━━ Record excerpts

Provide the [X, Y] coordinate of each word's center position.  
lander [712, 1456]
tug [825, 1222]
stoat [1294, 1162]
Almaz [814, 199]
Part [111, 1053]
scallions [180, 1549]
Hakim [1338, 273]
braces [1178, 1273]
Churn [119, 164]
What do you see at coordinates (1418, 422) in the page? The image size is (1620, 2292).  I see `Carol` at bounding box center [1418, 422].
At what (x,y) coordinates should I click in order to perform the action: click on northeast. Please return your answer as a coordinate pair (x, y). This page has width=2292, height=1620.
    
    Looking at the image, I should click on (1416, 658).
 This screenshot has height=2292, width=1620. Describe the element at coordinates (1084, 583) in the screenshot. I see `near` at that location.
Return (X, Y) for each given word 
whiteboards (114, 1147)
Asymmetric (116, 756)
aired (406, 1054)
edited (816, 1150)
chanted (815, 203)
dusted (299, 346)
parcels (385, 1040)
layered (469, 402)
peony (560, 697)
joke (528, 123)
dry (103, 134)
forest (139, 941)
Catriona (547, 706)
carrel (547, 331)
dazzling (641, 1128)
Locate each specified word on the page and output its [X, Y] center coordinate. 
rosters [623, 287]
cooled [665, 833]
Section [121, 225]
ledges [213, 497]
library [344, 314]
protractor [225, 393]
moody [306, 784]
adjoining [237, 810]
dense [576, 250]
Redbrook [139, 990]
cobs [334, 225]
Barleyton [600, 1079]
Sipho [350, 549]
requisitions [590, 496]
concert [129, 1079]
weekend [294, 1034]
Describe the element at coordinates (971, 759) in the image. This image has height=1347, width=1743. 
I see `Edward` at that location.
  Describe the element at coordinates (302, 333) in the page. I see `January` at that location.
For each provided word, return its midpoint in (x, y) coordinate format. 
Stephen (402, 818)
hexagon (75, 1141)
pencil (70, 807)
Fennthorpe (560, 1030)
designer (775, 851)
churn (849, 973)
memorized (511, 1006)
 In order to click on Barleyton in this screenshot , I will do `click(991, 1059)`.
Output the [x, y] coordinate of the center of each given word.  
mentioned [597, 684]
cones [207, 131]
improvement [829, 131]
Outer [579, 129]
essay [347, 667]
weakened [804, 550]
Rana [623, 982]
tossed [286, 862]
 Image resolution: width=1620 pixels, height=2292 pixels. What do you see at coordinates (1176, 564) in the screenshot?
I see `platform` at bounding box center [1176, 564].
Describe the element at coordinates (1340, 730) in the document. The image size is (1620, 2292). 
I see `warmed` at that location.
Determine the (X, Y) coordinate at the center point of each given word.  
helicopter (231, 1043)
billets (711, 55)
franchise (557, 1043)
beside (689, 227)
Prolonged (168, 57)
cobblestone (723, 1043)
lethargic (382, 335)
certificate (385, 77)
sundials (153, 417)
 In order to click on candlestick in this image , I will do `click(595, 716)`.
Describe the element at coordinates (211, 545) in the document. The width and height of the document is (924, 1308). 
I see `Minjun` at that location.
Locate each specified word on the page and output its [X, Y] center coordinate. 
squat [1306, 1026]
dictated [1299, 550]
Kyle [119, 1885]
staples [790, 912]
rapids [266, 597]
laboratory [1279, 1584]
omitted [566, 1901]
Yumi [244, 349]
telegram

━━━━

Challenge ▸ Locate each line of the records that contains the string "screenshot" and copy those lines in full.

The output ▸
 This screenshot has height=2292, width=1620. Describe the element at coordinates (1084, 583) in the screenshot. I see `near` at that location.
 In order to click on Barleyton in this screenshot , I will do `click(991, 1059)`.
 Image resolution: width=1620 pixels, height=2292 pixels. What do you see at coordinates (1176, 564) in the screenshot?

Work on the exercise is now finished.